- EXTRACTED MATERIAL -
•••••
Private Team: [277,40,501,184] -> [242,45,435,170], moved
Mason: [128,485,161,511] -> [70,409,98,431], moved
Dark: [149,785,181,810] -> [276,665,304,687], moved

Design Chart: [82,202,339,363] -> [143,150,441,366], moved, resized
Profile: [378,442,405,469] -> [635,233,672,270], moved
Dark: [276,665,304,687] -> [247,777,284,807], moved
•••••
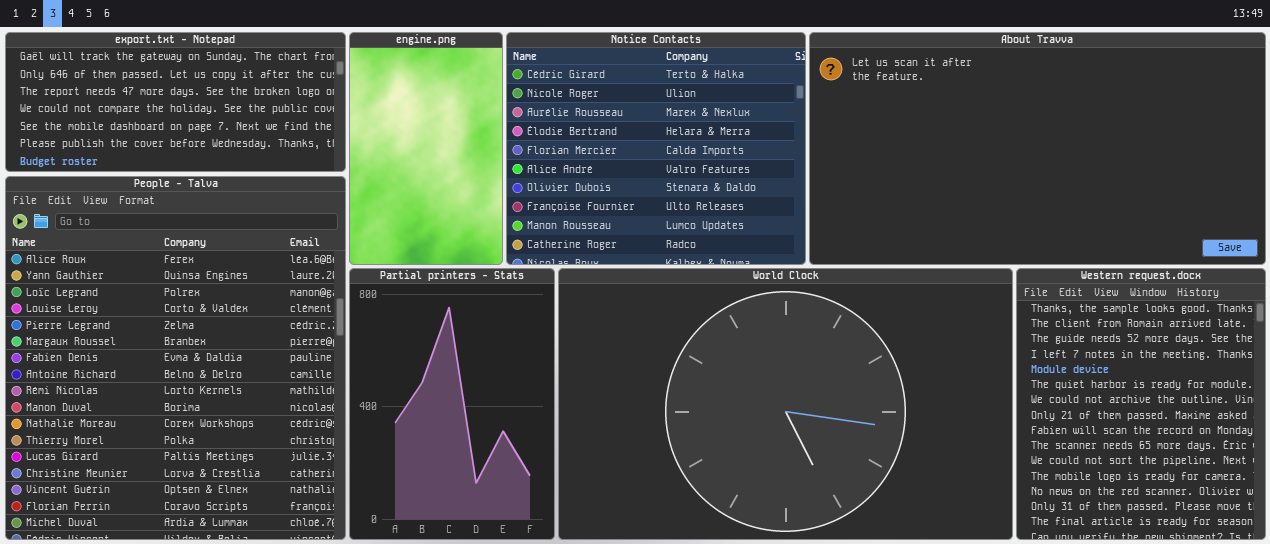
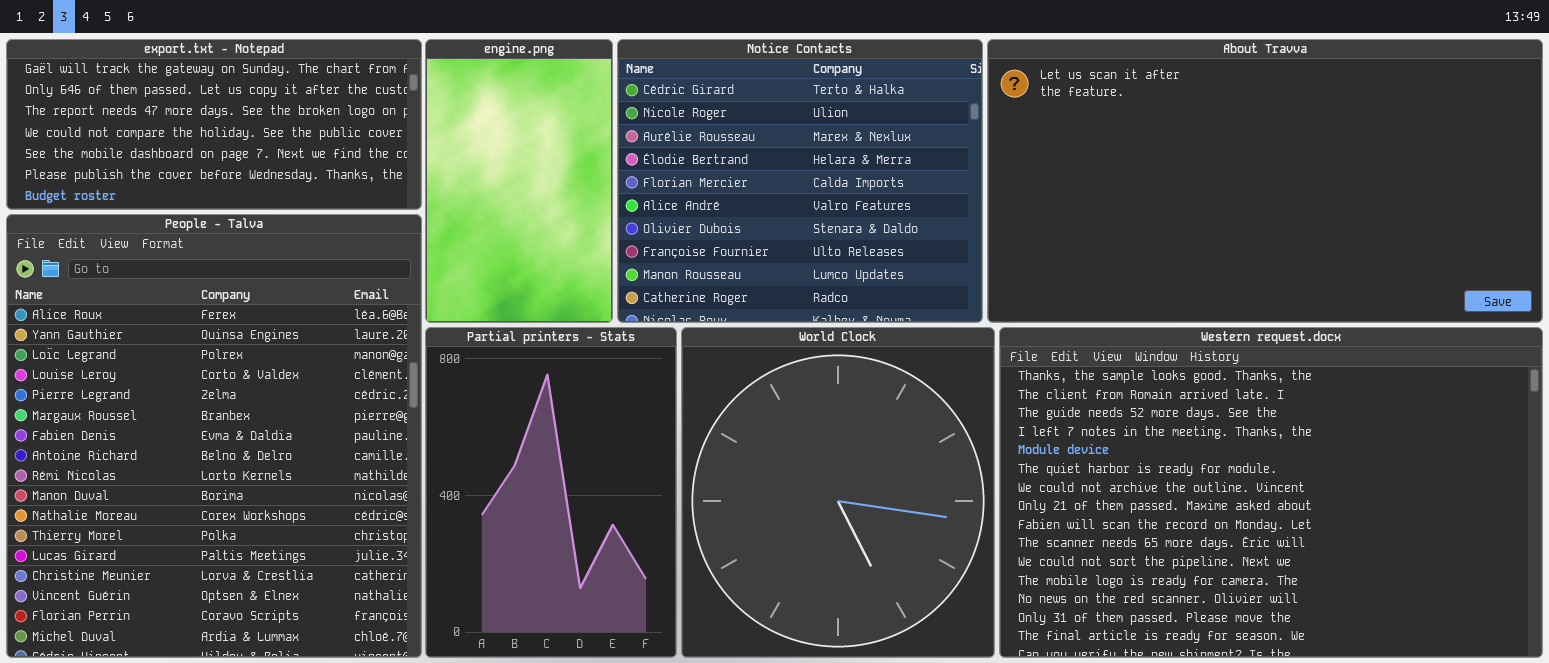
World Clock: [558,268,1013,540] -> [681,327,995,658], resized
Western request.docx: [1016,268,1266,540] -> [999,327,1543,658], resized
•••••
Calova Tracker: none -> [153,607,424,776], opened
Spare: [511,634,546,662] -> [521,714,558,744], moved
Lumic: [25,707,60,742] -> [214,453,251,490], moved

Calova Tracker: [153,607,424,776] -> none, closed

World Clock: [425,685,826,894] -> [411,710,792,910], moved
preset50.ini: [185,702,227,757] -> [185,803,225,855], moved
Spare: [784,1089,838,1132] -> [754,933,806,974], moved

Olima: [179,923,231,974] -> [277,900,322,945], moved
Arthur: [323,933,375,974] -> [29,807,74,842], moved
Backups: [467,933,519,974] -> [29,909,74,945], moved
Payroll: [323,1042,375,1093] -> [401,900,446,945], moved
•••••
- TASK ITEM -
Exact duplication is required for the lines above, from the line that contains "World Clock: [425,685,826,894]" to the line that contains "Payroll: [323,1042,375,1093] ->", inclusive; omit all others.

- ANSWER SPACE -
World Clock: [425,685,826,894] -> [411,710,792,910], moved
preset50.ini: [185,702,227,757] -> [185,803,225,855], moved
Spare: [784,1089,838,1132] -> [754,933,806,974], moved

Olima: [179,923,231,974] -> [277,900,322,945], moved
Arthur: [323,933,375,974] -> [29,807,74,842], moved
Backups: [467,933,519,974] -> [29,909,74,945], moved
Payroll: [323,1042,375,1093] -> [401,900,446,945], moved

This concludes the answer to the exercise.